— Required task —
Go through the lines below and copy out each one that contains the word "ottava".

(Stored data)
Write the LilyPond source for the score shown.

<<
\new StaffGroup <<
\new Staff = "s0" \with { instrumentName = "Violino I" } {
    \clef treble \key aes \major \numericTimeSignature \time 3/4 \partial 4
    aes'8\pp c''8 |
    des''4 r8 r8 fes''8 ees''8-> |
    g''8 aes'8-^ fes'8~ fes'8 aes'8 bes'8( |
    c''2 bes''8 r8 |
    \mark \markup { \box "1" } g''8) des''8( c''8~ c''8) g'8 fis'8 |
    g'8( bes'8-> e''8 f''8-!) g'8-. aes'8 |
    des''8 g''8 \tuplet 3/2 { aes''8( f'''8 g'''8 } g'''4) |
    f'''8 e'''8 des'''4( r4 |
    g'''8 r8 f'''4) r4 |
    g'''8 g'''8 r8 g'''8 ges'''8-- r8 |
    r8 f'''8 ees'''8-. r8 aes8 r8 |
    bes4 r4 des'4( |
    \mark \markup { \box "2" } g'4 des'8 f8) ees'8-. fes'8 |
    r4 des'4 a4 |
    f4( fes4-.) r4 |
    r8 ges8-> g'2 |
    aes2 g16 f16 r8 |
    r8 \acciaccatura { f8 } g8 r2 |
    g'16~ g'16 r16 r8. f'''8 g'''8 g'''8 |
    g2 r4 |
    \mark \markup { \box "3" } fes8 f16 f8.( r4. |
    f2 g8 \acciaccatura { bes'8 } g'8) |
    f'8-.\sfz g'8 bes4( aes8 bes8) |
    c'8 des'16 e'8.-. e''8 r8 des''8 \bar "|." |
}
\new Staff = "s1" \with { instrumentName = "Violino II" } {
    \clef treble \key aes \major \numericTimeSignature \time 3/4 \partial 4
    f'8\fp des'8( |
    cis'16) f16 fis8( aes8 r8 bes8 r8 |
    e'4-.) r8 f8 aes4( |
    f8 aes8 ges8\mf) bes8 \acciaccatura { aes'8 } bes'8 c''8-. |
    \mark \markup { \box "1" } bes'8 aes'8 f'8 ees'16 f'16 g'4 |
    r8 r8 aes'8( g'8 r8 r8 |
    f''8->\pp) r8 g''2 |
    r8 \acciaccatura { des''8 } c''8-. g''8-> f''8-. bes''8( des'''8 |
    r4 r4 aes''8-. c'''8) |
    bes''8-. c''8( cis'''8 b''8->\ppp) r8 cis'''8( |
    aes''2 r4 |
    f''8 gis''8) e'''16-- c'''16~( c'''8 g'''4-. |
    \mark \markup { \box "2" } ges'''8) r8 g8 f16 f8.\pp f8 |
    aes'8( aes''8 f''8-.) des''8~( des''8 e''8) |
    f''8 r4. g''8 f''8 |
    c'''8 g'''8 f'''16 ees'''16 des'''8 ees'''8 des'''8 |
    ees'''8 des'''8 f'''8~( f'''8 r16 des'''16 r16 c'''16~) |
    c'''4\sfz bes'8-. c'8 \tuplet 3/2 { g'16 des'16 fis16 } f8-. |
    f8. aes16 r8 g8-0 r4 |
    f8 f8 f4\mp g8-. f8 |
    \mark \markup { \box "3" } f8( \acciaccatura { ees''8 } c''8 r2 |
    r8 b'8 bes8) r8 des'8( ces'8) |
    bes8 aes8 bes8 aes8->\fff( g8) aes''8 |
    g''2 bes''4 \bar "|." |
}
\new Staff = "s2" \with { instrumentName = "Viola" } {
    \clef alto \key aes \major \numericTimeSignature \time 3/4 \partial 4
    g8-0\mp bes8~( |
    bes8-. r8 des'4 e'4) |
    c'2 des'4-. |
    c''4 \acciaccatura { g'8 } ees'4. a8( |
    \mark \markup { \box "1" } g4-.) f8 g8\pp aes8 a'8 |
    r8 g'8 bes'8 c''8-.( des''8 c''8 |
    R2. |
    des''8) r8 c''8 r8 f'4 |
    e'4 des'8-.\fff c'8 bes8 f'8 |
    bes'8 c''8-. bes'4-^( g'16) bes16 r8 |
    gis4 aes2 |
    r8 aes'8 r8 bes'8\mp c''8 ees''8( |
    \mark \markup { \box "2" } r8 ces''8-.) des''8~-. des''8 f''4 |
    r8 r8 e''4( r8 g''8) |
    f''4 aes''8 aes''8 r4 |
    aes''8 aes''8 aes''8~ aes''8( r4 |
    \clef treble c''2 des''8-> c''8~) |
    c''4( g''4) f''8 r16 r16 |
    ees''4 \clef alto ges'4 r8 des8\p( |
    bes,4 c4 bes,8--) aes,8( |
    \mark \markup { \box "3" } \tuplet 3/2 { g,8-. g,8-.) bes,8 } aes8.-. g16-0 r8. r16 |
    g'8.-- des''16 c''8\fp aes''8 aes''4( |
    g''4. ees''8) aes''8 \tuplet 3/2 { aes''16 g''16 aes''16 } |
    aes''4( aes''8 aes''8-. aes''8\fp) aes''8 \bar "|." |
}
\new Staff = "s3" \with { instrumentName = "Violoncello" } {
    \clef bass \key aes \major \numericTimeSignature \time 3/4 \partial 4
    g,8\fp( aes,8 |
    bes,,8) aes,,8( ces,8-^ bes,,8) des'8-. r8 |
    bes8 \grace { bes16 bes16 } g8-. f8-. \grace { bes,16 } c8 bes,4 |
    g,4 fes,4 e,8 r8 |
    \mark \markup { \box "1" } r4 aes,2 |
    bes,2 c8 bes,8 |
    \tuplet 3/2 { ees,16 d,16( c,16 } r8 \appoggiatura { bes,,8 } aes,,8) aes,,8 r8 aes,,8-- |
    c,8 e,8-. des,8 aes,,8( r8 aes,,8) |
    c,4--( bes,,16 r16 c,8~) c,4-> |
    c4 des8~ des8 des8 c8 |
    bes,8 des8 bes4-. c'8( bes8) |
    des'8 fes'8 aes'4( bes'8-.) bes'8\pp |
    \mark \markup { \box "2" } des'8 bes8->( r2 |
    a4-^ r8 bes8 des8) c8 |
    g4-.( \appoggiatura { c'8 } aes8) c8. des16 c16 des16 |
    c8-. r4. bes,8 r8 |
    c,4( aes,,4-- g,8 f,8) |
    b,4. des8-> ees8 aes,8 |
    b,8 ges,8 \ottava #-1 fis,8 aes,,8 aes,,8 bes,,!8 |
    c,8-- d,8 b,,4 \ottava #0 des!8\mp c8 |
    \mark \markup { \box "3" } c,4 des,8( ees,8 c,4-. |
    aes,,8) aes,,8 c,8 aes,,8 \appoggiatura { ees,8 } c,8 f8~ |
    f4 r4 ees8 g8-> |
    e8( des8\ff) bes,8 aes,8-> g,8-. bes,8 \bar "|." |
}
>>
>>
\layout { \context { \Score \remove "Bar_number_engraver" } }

— The output —
    b,8 ges,8 \ottava #-1 fis,8 aes,,8 aes,,8 bes,,!8 |
    c,8-- d,8 b,,4 \ottava #0 des!8\mp c8 |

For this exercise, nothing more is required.